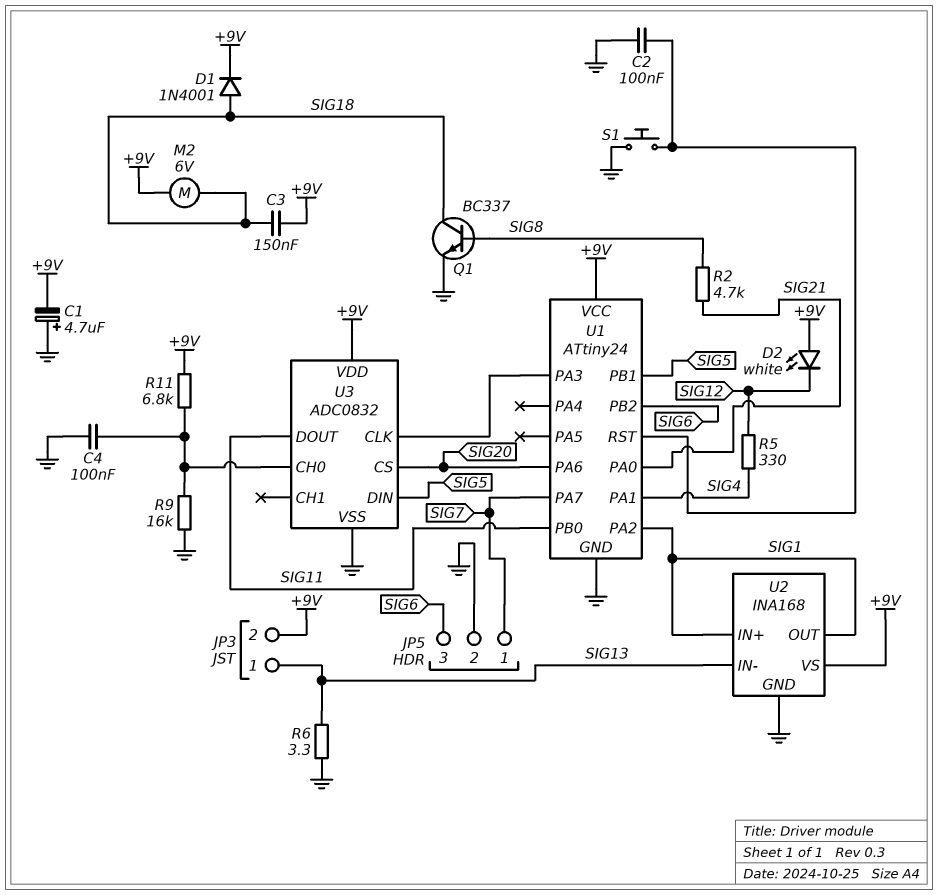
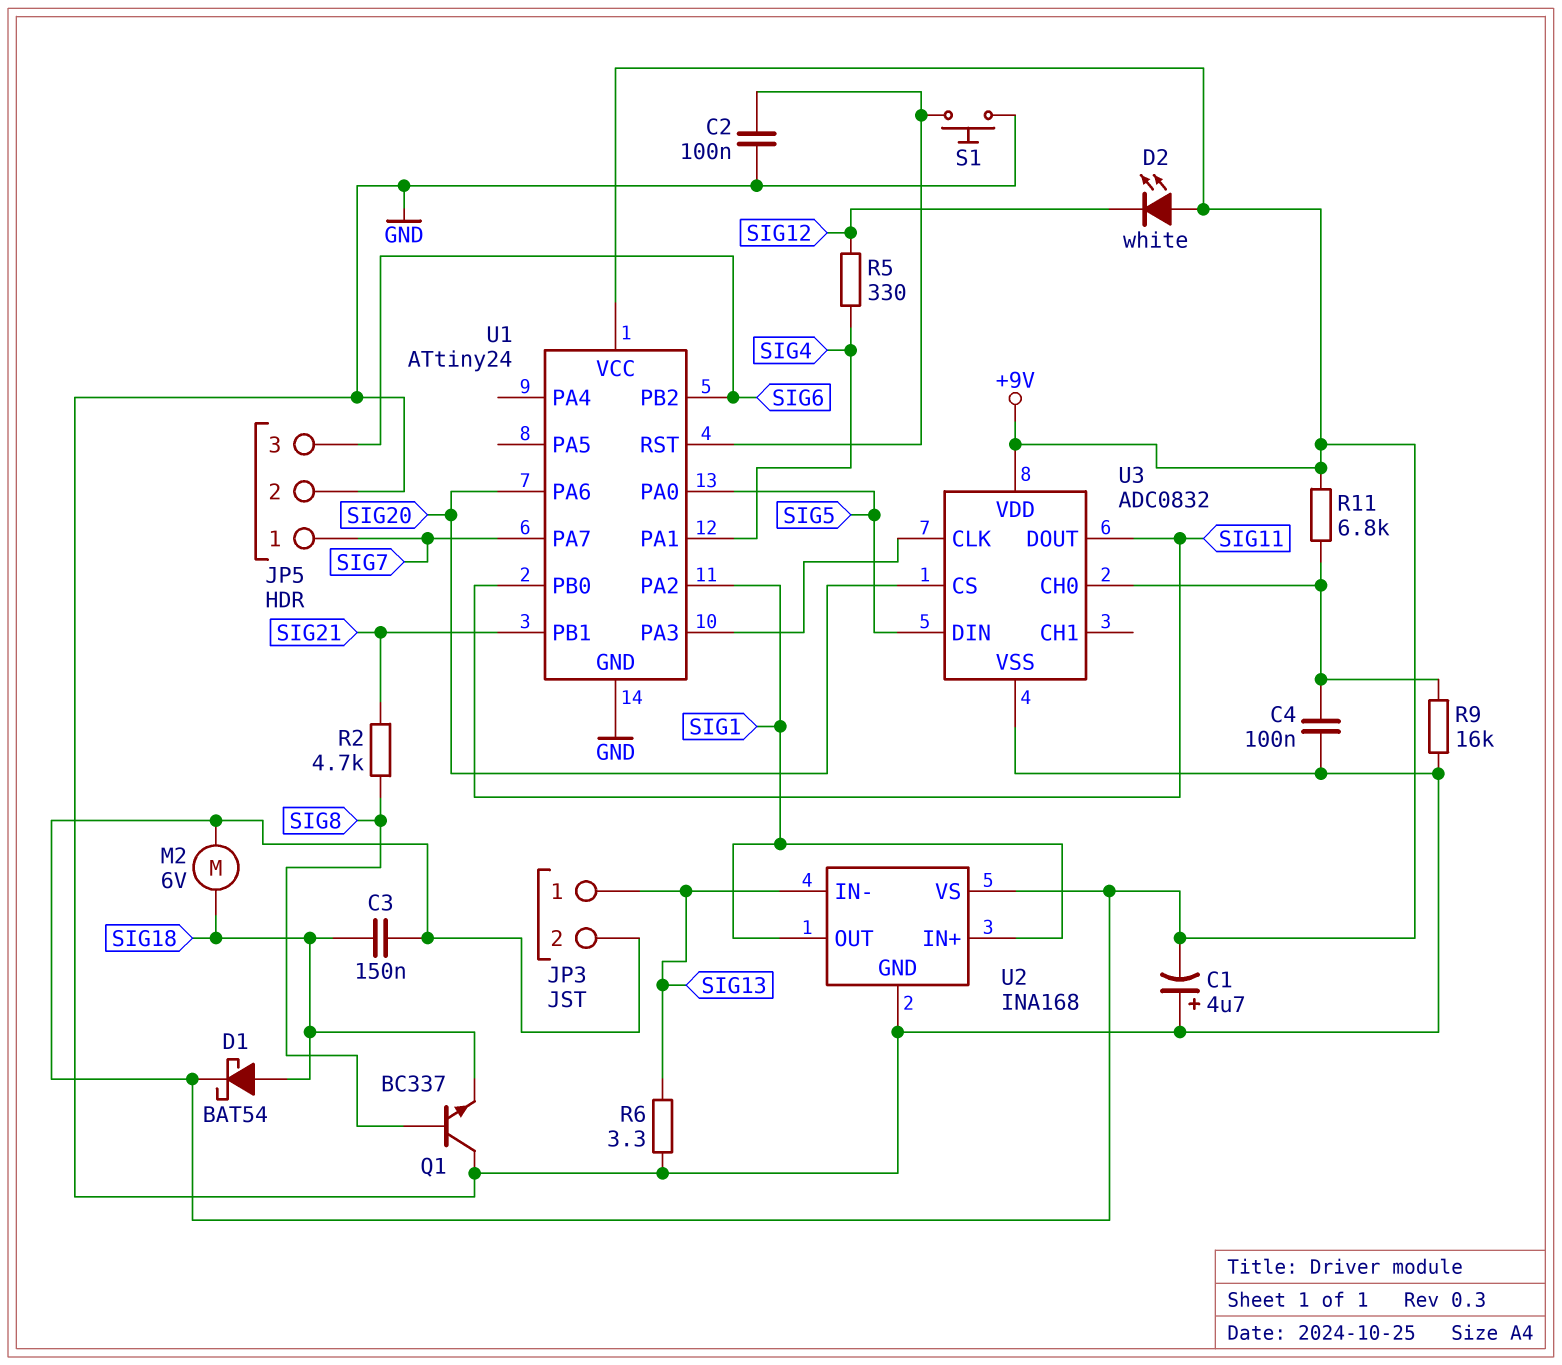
D1: diode 1N4001 (A SIG18, K +9V) -> schottky BAT54 (A SIG18, K +9V)
Q1: NPN BC337 (B SIG8, C SIG18, E GND) -> NPN BC337 (B SIG8, C GND, E SIG18)
U1 pin PA0: SIG21 -> SIG5
U1 pin PB1: SIG5 -> SIG21

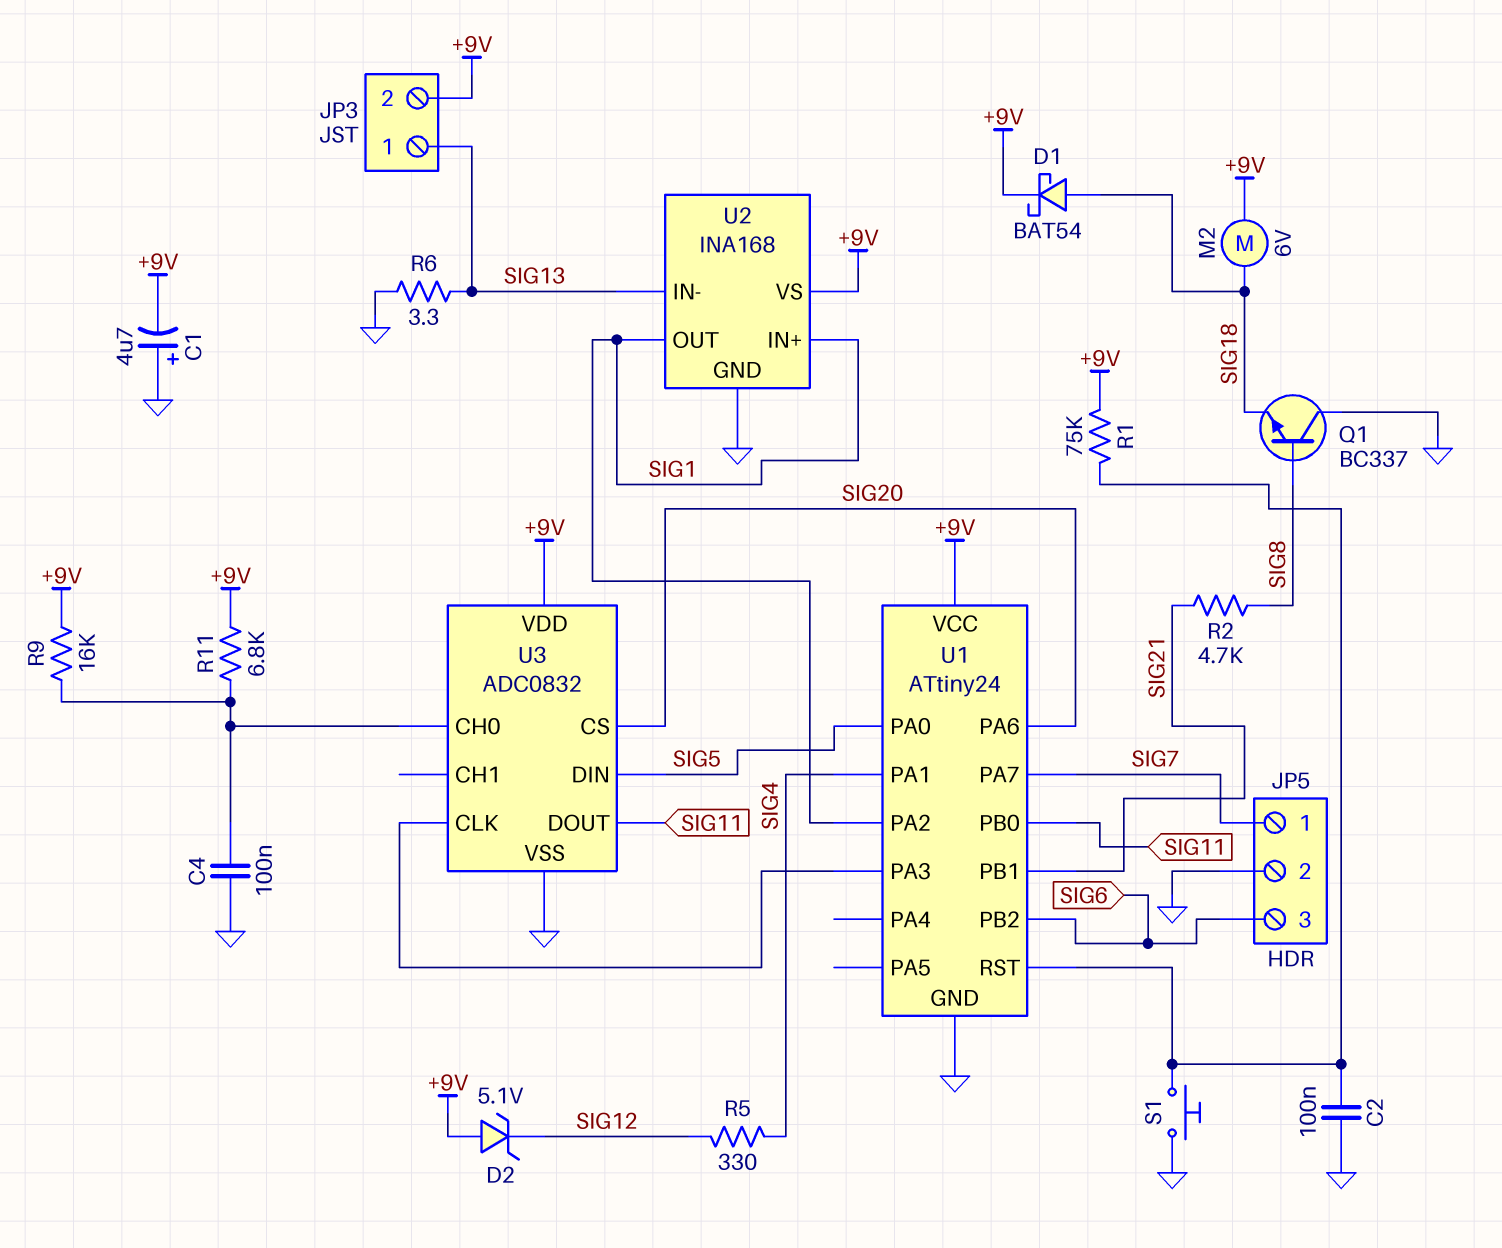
C3: 150nF (+9V, SIG18) -> none
D2: LED white (A +9V, K SIG12) -> zener 5.1V (A +9V, K SIG12)
R1: none -> 75k (+9V, U1/RST)
R9: 16k (GND, U3/CH0) -> 16k (+9V, U3/CH0)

§ **Activity**: Because the pictures are not wanted, retype only the text of every record, exactly as given.

§ **Task response**:
D1: diode 1N4001 (A SIG18, K +9V) -> schottky BAT54 (A SIG18, K +9V)
Q1: NPN BC337 (B SIG8, C SIG18, E GND) -> NPN BC337 (B SIG8, C GND, E SIG18)
U1 pin PA0: SIG21 -> SIG5
U1 pin PB1: SIG5 -> SIG21

C3: 150nF (+9V, SIG18) -> none
D2: LED white (A +9V, K SIG12) -> zener 5.1V (A +9V, K SIG12)
R1: none -> 75k (+9V, U1/RST)
R9: 16k (GND, U3/CH0) -> 16k (+9V, U3/CH0)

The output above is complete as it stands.